> [SUPPLIED MATERIAL]:
━━━
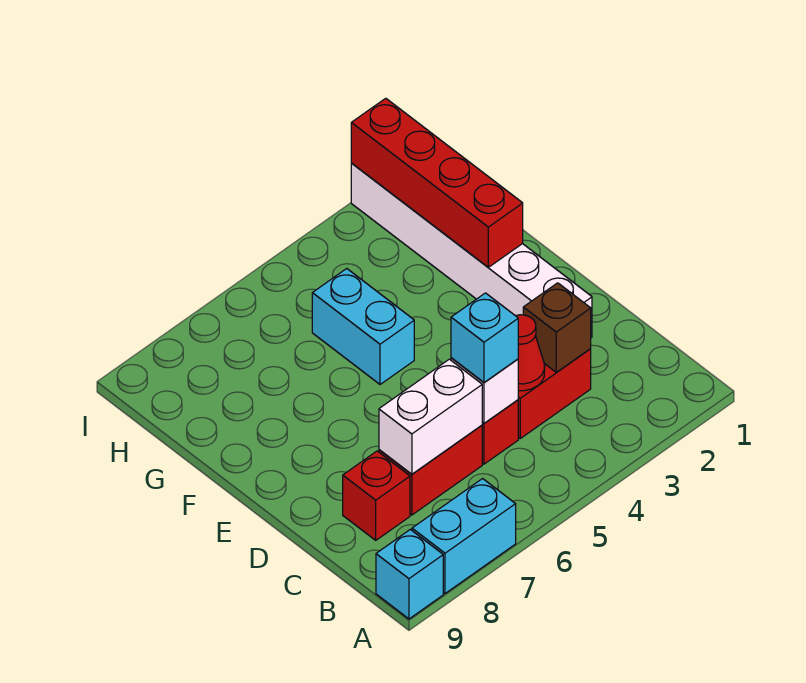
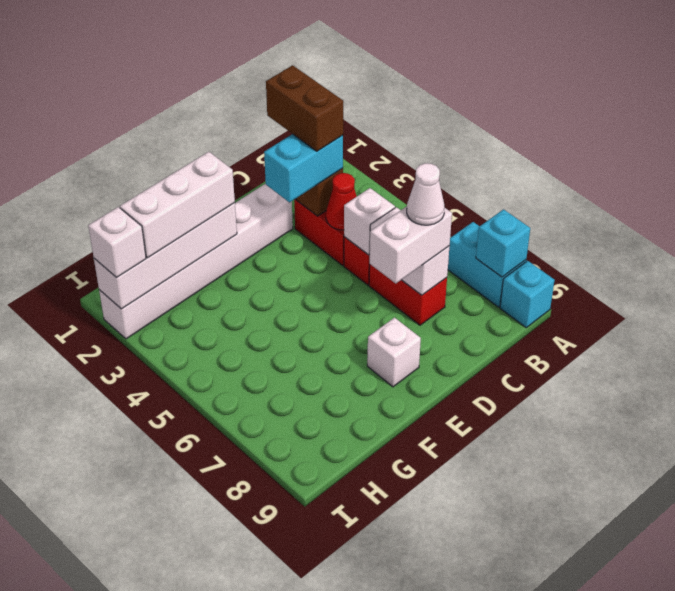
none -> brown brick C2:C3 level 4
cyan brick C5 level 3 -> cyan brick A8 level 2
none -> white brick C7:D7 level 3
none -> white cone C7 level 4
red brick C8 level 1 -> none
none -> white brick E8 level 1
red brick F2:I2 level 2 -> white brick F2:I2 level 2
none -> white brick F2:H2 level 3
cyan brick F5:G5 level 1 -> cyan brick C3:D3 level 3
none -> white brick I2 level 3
━━━
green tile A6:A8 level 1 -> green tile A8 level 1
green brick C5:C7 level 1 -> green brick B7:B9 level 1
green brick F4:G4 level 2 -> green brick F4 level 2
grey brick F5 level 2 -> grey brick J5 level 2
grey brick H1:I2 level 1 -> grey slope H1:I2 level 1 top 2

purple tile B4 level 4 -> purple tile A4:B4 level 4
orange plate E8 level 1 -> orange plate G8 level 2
━━━
> [THE TASK]: Copy only this part of the entries above: the line with "none -> white brick C7:D7 level 3", the line with "cyan brick F5:G5", and the lines between, all exactly as written.

> [EXPECTED ANSWER]:
none -> white brick C7:D7 level 3
none -> white cone C7 level 4
red brick C8 level 1 -> none
none -> white brick E8 level 1
red brick F2:I2 level 2 -> white brick F2:I2 level 2
none -> white brick F2:H2 level 3
cyan brick F5:G5 level 1 -> cyan brick C3:D3 level 3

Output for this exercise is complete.